**WORK INSTRUCTIONS**
Lines before the one containing "C3: 22uF (GND, U3/DIS) -> 22uF (GND, SIG24)" in the records below are to be left out; that line and all after it, through the end, are to be retyped exactly.

==== MATERIALS PROVIDED

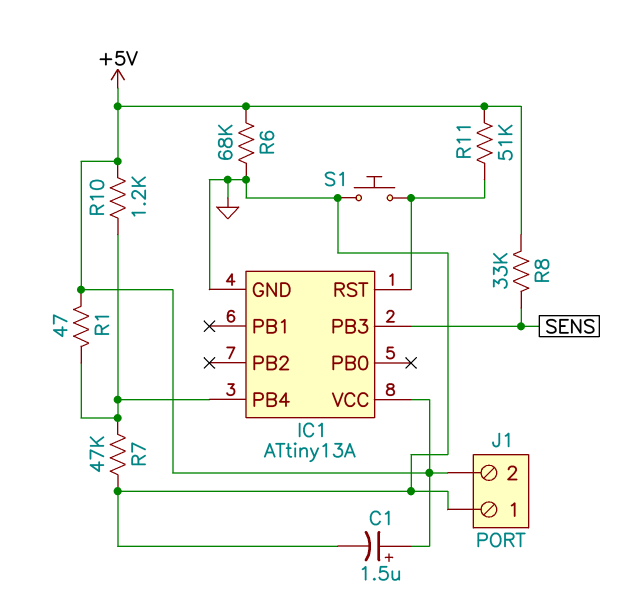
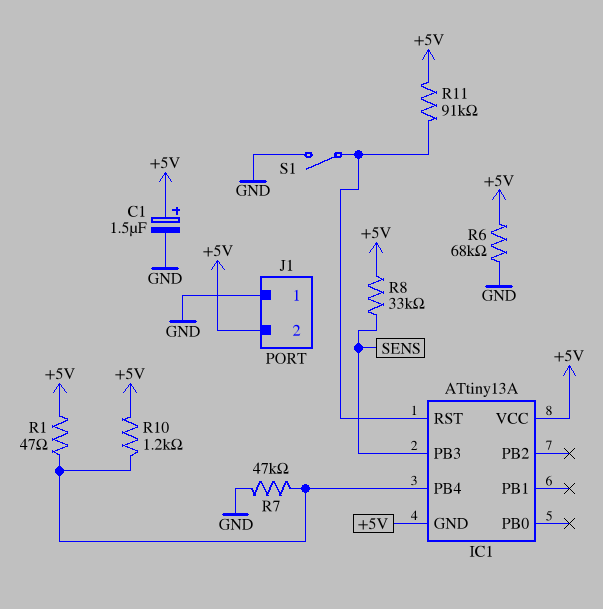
IC1 pin GND: GND -> +5V
R11: 51k (+5V, IC1/RST) -> 91k (+5V, IC1/RST)
S1: button (GND, IC1/RST) -> switch (GND, IC1/RST)

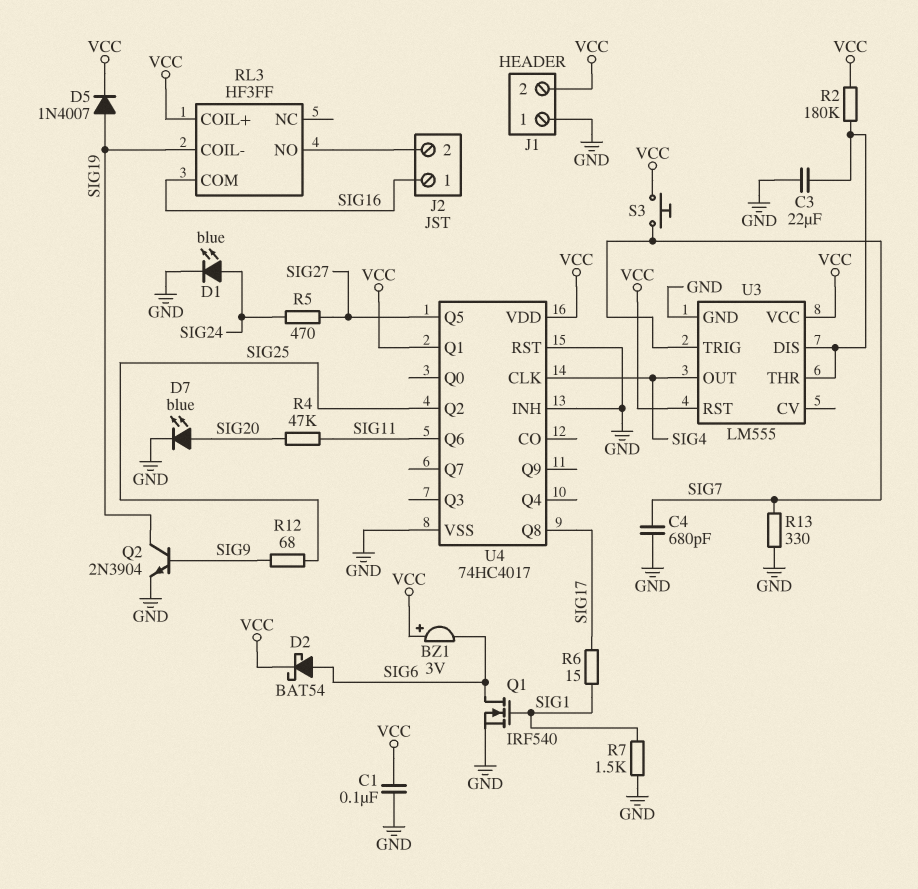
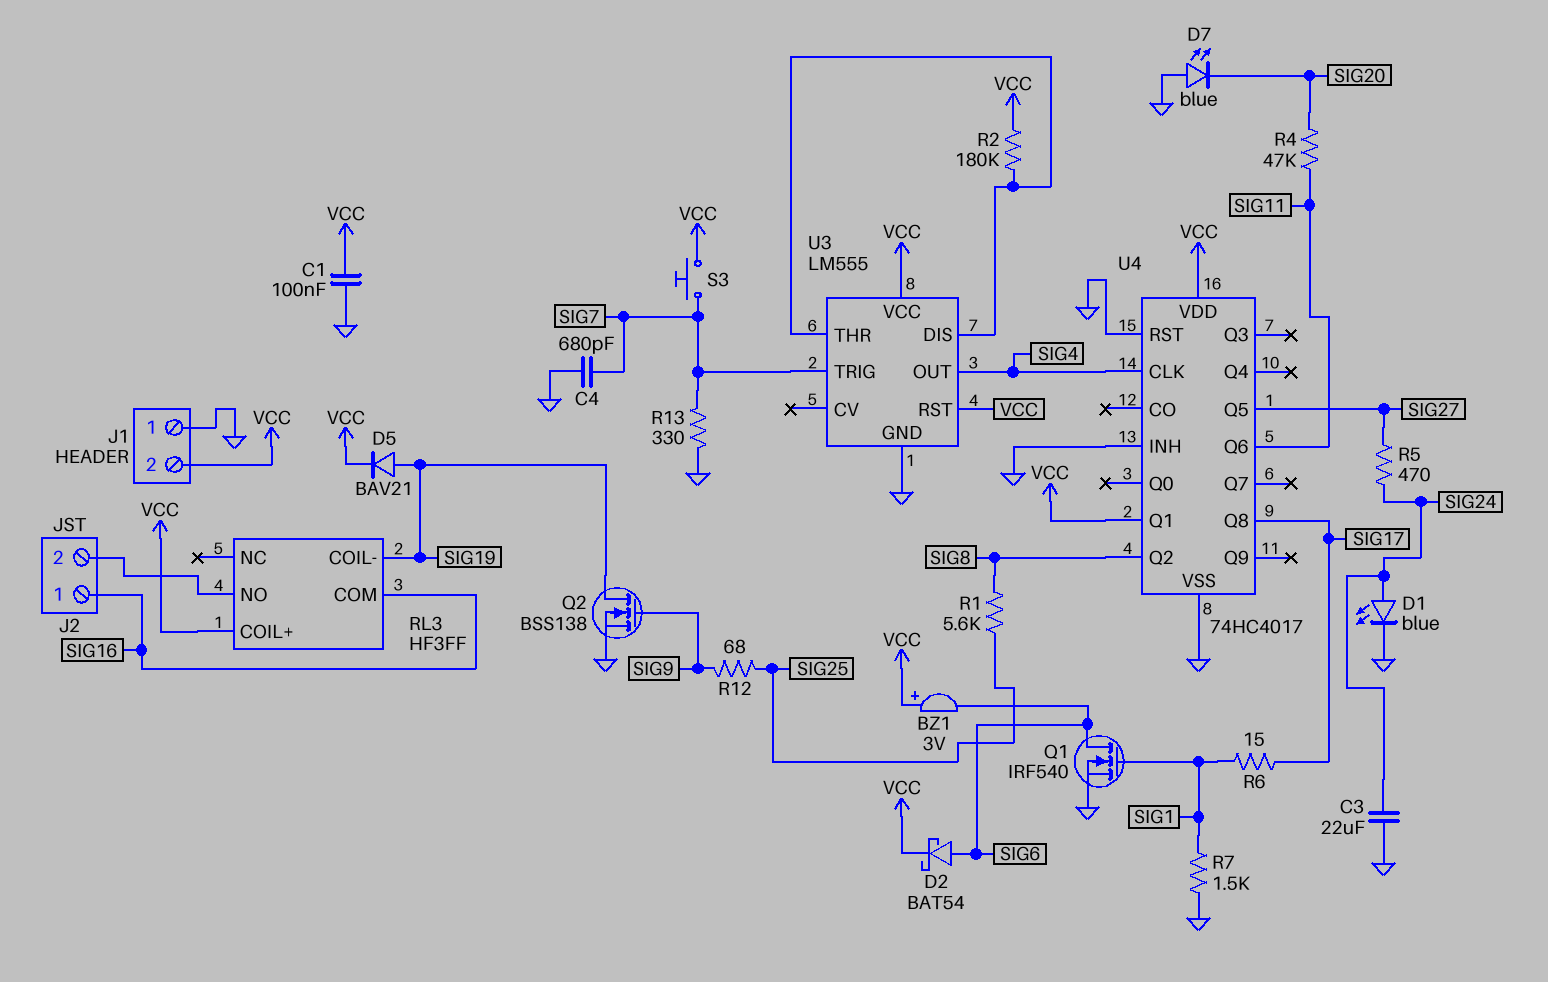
C3: 22uF (GND, U3/DIS) -> 22uF (GND, SIG24)
D5: diode 1N4007 (A SIG19, K VCC) -> diode BAV21 (A SIG19, K VCC)
D7: LED blue (A SIG20, K GND) -> LED blue (A GND, K SIG20)
Q2: NPN 2N3904 (B SIG9, C SIG19, E GND) -> NMOS BSS138 (G SIG9, D SIG19, S GND)
R1: none -> 5.6k (SIG8, SIG25)
U4 pin Q2: SIG25 -> SIG8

========

**SOLVED EXERCISE**
C3: 22uF (GND, U3/DIS) -> 22uF (GND, SIG24)
D5: diode 1N4007 (A SIG19, K VCC) -> diode BAV21 (A SIG19, K VCC)
D7: LED blue (A SIG20, K GND) -> LED blue (A GND, K SIG20)
Q2: NPN 2N3904 (B SIG9, C SIG19, E GND) -> NMOS BSS138 (G SIG9, D SIG19, S GND)
R1: none -> 5.6k (SIG8, SIG25)
U4 pin Q2: SIG25 -> SIG8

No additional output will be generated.